[DATASET EXCERPTS Boundary: Start]
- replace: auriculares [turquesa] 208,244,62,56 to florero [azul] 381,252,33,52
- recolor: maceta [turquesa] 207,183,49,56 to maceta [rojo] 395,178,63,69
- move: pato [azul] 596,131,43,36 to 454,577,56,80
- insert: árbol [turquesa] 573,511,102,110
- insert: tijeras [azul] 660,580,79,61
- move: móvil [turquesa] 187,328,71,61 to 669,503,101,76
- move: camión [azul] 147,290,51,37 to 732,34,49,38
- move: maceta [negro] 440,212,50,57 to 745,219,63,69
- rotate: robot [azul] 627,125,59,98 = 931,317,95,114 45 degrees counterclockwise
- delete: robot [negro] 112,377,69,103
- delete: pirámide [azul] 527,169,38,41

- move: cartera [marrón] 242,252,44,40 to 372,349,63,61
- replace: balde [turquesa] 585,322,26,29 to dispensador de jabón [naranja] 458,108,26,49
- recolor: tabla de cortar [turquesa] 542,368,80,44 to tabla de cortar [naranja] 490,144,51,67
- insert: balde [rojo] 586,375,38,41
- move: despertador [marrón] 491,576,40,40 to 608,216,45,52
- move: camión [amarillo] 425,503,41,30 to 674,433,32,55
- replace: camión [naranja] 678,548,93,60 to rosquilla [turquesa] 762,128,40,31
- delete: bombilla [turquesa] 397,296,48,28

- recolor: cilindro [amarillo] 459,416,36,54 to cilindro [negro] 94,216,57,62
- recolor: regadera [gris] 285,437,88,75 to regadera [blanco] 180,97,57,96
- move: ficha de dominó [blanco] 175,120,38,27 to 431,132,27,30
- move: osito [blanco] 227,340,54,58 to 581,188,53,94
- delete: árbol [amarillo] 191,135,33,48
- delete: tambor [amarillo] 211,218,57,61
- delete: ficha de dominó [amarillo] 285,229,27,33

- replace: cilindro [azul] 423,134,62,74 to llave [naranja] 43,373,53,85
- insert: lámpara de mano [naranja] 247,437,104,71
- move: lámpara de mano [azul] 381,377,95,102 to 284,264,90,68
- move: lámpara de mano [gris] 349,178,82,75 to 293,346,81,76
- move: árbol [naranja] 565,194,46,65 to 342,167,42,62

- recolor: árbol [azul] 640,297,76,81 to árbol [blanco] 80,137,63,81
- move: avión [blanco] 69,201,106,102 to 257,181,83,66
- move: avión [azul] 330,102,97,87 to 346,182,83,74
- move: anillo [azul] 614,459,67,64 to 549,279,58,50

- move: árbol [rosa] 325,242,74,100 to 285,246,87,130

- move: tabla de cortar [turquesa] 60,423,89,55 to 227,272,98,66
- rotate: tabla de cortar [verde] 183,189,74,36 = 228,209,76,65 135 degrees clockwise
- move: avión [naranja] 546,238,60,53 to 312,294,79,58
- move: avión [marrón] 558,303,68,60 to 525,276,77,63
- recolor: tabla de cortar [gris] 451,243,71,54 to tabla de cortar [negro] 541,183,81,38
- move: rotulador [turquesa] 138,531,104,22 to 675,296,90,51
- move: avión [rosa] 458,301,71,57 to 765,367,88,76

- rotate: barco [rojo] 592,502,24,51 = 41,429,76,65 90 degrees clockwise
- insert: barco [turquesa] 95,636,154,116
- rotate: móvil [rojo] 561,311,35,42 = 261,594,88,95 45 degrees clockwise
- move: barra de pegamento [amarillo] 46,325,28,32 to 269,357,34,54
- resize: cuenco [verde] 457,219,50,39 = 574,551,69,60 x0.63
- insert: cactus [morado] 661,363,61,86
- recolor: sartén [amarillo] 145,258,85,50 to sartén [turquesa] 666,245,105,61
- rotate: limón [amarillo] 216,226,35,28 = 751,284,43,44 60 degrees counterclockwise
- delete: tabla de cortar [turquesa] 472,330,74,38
[DATASET EXCERPTS Boundary: End]
DIRECTIONS:
To complete this exercise, set down every line above exactly once more.

ANSWER SECTION:
- replace: auriculares [turquesa] 208,244,62,56 to florero [azul] 381,252,33,52
- recolor: maceta [turquesa] 207,183,49,56 to maceta [rojo] 395,178,63,69
- move: pato [azul] 596,131,43,36 to 454,577,56,80
- insert: árbol [turquesa] 573,511,102,110
- insert: tijeras [azul] 660,580,79,61
- move: móvil [turquesa] 187,328,71,61 to 669,503,101,76
- move: camión [azul] 147,290,51,37 to 732,34,49,38
- move: maceta [negro] 440,212,50,57 to 745,219,63,69
- rotate: robot [azul] 627,125,59,98 = 931,317,95,114 45 degrees counterclockwise
- delete: robot [negro] 112,377,69,103
- delete: pirámide [azul] 527,169,38,41

- move: cartera [marrón] 242,252,44,40 to 372,349,63,61
- replace: balde [turquesa] 585,322,26,29 to dispensador de jabón [naranja] 458,108,26,49
- recolor: tabla de cortar [turquesa] 542,368,80,44 to tabla de cortar [naranja] 490,144,51,67
- insert: balde [rojo] 586,375,38,41
- move: despertador [marrón] 491,576,40,40 to 608,216,45,52
- move: camión [amarillo] 425,503,41,30 to 674,433,32,55
- replace: camión [naranja] 678,548,93,60 to rosquilla [turquesa] 762,128,40,31
- delete: bombilla [turquesa] 397,296,48,28

- recolor: cilindro [amarillo] 459,416,36,54 to cilindro [negro] 94,216,57,62
- recolor: regadera [gris] 285,437,88,75 to regadera [blanco] 180,97,57,96
- move: ficha de dominó [blanco] 175,120,38,27 to 431,132,27,30
- move: osito [blanco] 227,340,54,58 to 581,188,53,94
- delete: árbol [amarillo] 191,135,33,48
- delete: tambor [amarillo] 211,218,57,61
- delete: ficha de dominó [amarillo] 285,229,27,33

- replace: cilindro [azul] 423,134,62,74 to llave [naranja] 43,373,53,85
- insert: lámpara de mano [naranja] 247,437,104,71
- move: lámpara de mano [azul] 381,377,95,102 to 284,264,90,68
- move: lámpara de mano [gris] 349,178,82,75 to 293,346,81,76
- move: árbol [naranja] 565,194,46,65 to 342,167,42,62

- recolor: árbol [azul] 640,297,76,81 to árbol [blanco] 80,137,63,81
- move: avión [blanco] 69,201,106,102 to 257,181,83,66
- move: avión [azul] 330,102,97,87 to 346,182,83,74
- move: anillo [azul] 614,459,67,64 to 549,279,58,50

- move: árbol [rosa] 325,242,74,100 to 285,246,87,130

- move: tabla de cortar [turquesa] 60,423,89,55 to 227,272,98,66
- rotate: tabla de cortar [verde] 183,189,74,36 = 228,209,76,65 135 degrees clockwise
- move: avión [naranja] 546,238,60,53 to 312,294,79,58
- move: avión [marrón] 558,303,68,60 to 525,276,77,63
- recolor: tabla de cortar [gris] 451,243,71,54 to tabla de cortar [negro] 541,183,81,38
- move: rotulador [turquesa] 138,531,104,22 to 675,296,90,51
- move: avión [rosa] 458,301,71,57 to 765,367,88,76

- rotate: barco [rojo] 592,502,24,51 = 41,429,76,65 90 degrees clockwise
- insert: barco [turquesa] 95,636,154,116
- rotate: móvil [rojo] 561,311,35,42 = 261,594,88,95 45 degrees clockwise
- move: barra de pegamento [amarillo] 46,325,28,32 to 269,357,34,54
- resize: cuenco [verde] 457,219,50,39 = 574,551,69,60 x0.63
- insert: cactus [morado] 661,363,61,86
- recolor: sartén [amarillo] 145,258,85,50 to sartén [turquesa] 666,245,105,61
- rotate: limón [amarillo] 216,226,35,28 = 751,284,43,44 60 degrees counterclockwise
- delete: tabla de cortar [turquesa] 472,330,74,38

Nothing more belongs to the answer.